Data below
################

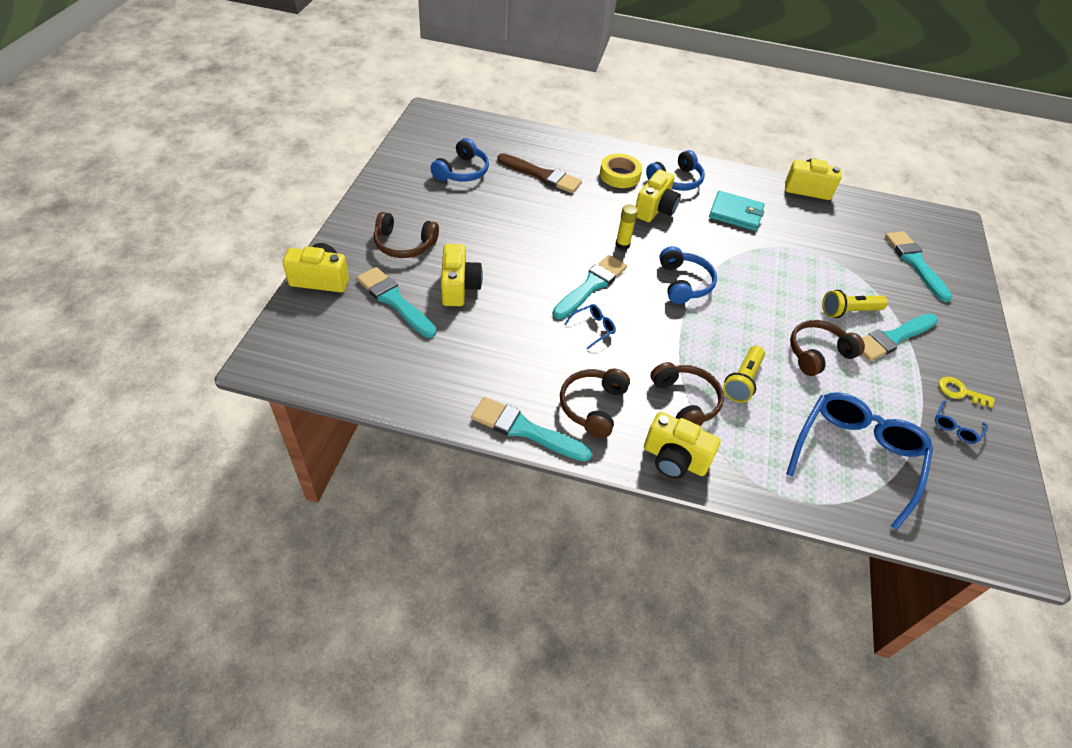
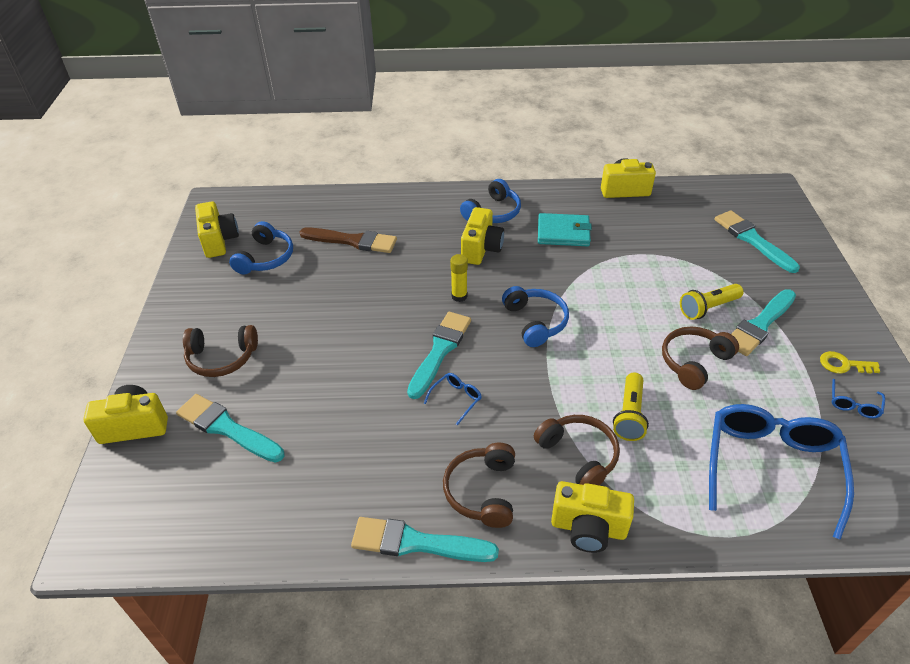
camera: 10 degrees left, 5 degrees down
(459, 287) = (296, 392): yellow camera -> yellow camera (219, 241)
(619, 175) = (434, 221): yellow tape -> none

################

How to complete this task
Leaving out only the pictures, reproduce the listing exactly.

Task result
camera: 10 degrees left, 5 degrees down
(459, 287) = (296, 392): yellow camera -> yellow camera (219, 241)
(619, 175) = (434, 221): yellow tape -> none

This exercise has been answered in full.